Try it
Go through the lines below and copy each one that holds the string "brick".

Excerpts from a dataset

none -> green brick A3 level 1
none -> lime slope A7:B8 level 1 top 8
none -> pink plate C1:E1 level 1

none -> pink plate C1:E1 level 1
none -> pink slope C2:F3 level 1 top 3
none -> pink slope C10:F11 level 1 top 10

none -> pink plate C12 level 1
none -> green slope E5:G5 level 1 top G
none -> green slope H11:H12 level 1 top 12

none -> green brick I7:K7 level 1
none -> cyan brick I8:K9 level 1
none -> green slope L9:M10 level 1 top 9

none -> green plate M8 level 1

Written answer
none -> green brick A3 level 1
none -> green brick I7:K7 level 1
none -> cyan brick I8:K9 level 1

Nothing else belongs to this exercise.